# [Exercise aim]
For every line of the records below that holds "zener", add one. Give only the final total.

[Extracted information — start]

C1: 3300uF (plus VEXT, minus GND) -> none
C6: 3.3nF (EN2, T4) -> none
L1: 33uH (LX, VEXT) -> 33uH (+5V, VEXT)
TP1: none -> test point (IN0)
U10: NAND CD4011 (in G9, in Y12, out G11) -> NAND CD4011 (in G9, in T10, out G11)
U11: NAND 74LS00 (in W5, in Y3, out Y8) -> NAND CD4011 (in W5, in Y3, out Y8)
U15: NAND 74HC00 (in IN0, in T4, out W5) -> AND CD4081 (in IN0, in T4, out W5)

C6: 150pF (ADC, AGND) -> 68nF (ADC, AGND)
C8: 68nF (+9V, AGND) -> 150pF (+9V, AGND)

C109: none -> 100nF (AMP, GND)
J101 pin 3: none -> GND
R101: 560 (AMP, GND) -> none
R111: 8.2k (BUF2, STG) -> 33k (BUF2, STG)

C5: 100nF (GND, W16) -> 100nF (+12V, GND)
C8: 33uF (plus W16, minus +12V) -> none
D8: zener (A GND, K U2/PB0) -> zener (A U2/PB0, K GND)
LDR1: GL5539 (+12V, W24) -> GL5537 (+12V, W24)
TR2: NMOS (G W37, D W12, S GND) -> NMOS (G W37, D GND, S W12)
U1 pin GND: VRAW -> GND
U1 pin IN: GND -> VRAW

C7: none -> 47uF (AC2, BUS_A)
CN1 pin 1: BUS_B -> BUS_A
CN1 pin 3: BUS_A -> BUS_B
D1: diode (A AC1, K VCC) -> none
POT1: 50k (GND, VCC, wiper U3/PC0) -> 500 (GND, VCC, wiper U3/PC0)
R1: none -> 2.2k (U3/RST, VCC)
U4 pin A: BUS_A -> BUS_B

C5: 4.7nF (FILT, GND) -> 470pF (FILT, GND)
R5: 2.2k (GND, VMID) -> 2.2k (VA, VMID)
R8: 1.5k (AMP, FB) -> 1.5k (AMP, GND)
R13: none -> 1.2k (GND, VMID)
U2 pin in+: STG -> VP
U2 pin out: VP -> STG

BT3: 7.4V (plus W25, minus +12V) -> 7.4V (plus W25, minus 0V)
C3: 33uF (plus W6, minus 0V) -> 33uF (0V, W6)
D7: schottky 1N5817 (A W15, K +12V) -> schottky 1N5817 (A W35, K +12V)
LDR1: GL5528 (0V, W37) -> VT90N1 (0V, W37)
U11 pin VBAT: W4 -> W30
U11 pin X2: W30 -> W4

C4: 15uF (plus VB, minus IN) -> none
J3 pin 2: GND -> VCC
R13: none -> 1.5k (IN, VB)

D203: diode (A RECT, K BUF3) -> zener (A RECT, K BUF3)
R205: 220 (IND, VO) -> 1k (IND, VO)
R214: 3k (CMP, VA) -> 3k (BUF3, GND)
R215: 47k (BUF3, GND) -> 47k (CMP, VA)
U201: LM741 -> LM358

[Extracted information — finish]

# [Output of the exercise]
2